* [Your goal]
Would you reproduce exactly the lines below from the one holding "white brick B4" through the one holding "white round brick J10", inclusive, and no others?

* [Records provided]
────
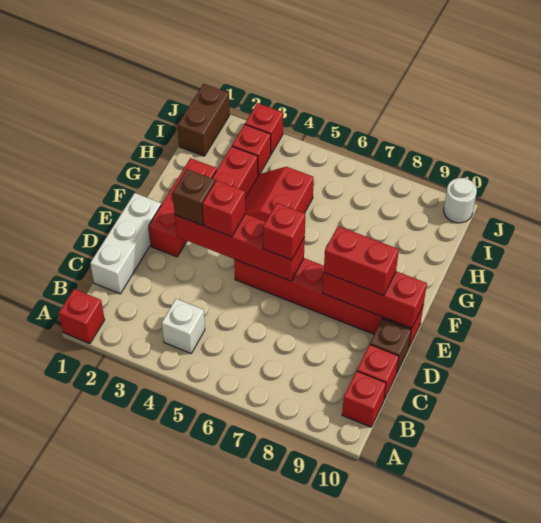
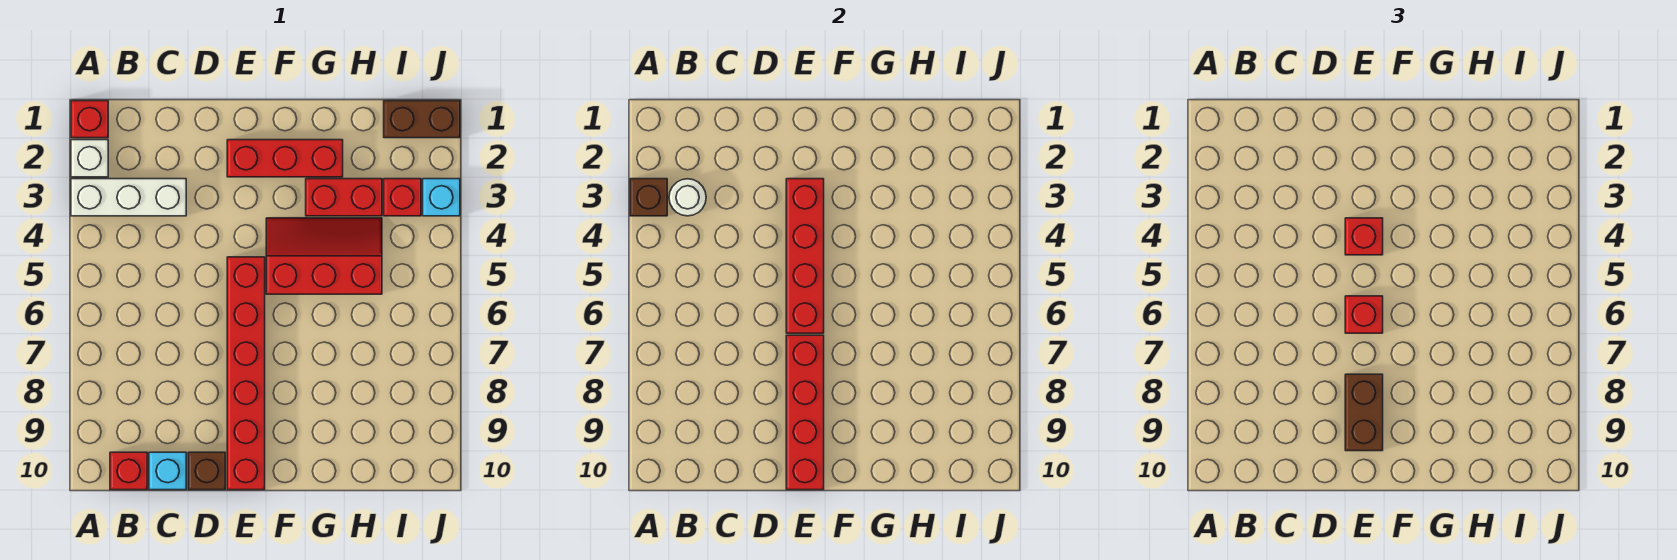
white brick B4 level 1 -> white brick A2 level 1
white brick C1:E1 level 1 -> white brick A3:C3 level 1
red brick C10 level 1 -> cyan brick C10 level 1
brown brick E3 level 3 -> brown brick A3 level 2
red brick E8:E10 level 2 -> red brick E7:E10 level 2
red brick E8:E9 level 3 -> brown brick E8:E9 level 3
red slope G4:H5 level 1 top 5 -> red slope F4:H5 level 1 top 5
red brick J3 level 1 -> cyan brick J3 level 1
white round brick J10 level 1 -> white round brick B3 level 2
────
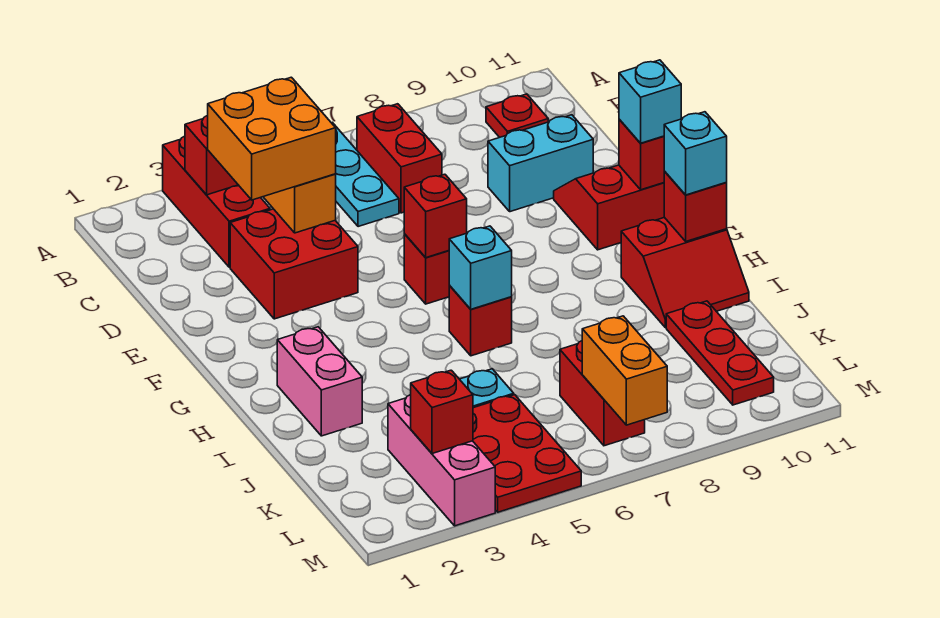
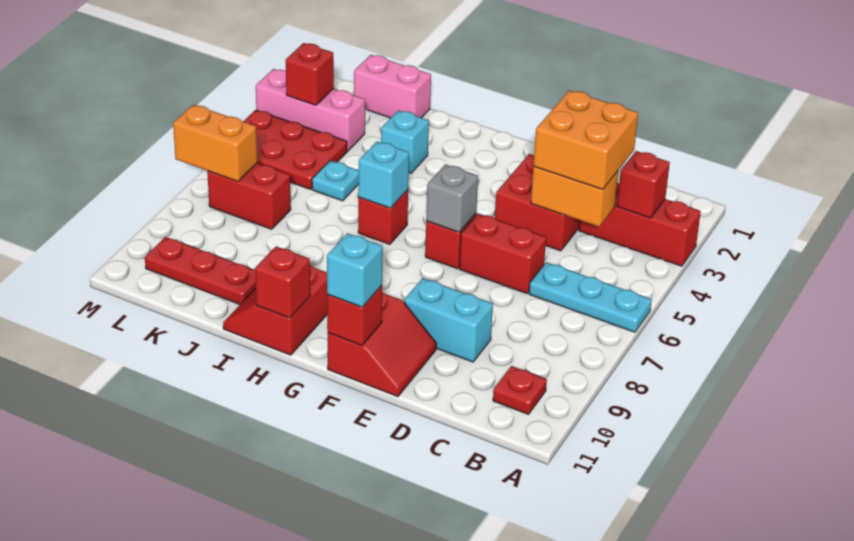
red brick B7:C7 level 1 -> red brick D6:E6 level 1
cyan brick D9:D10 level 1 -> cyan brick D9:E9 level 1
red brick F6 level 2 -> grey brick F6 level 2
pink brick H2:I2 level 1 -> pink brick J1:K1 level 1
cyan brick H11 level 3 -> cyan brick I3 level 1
────
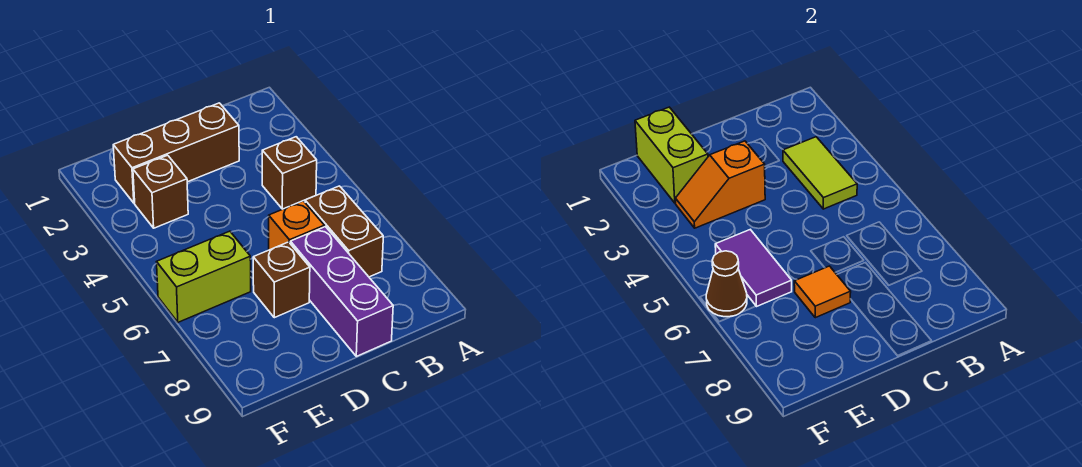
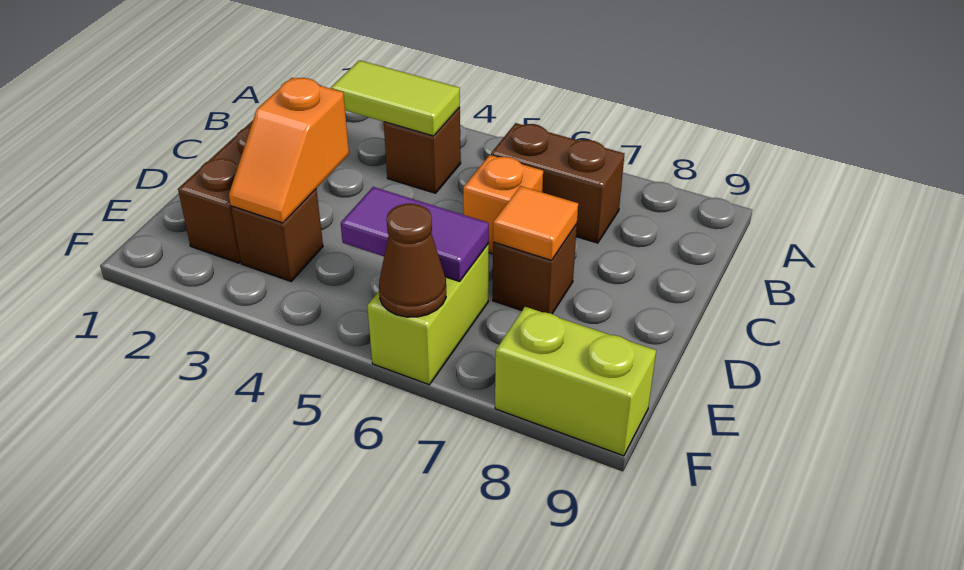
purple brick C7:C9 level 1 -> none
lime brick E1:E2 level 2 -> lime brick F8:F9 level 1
────
* [Your response]
white brick B4 level 1 -> white brick A2 level 1
white brick C1:E1 level 1 -> white brick A3:C3 level 1
red brick C10 level 1 -> cyan brick C10 level 1
brown brick E3 level 3 -> brown brick A3 level 2
red brick E8:E10 level 2 -> red brick E7:E10 level 2
red brick E8:E9 level 3 -> brown brick E8:E9 level 3
red slope G4:H5 level 1 top 5 -> red slope F4:H5 level 1 top 5
red brick J3 level 1 -> cyan brick J3 level 1
white round brick J10 level 1 -> white round brick B3 level 2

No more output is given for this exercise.